DATA SHOWN:
_____
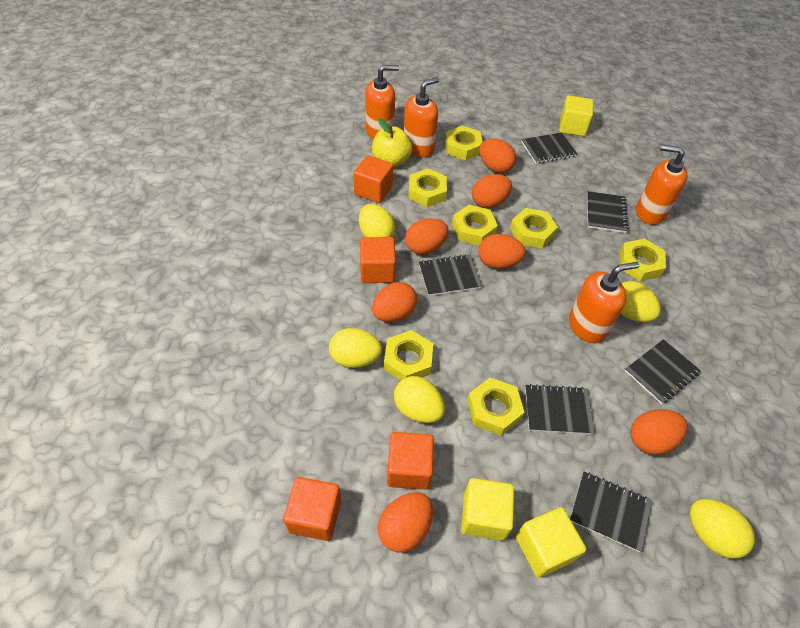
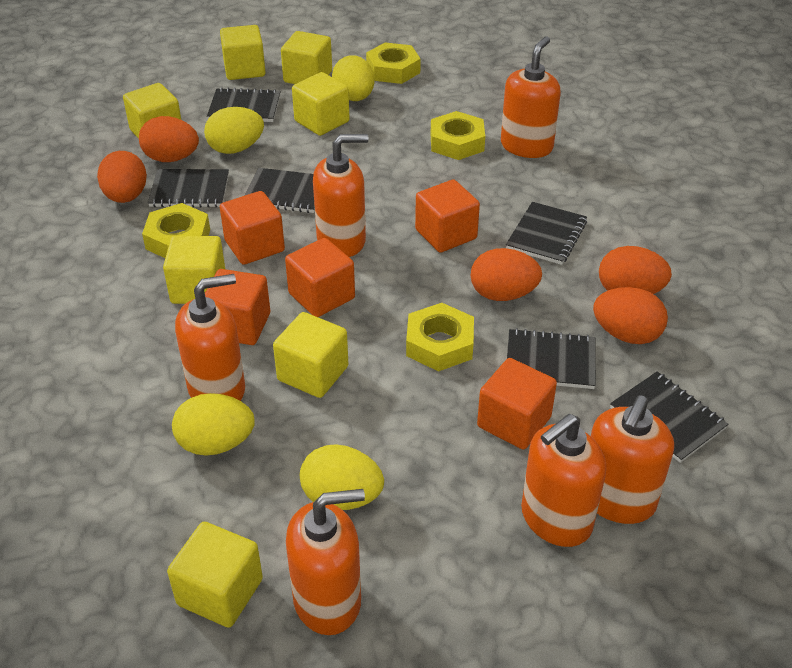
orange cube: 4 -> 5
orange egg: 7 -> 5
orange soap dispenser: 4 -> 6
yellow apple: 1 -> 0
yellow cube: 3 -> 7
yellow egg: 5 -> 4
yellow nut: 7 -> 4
_____
TASK STATEMENT:
Take the line with "orange egg: 7 -> 5" and every line after it in the data, and please reproduce them exactly, leaving out all other lines.

WRITTEN ANSWER:
orange egg: 7 -> 5
orange soap dispenser: 4 -> 6
yellow apple: 1 -> 0
yellow cube: 3 -> 7
yellow egg: 5 -> 4
yellow nut: 7 -> 4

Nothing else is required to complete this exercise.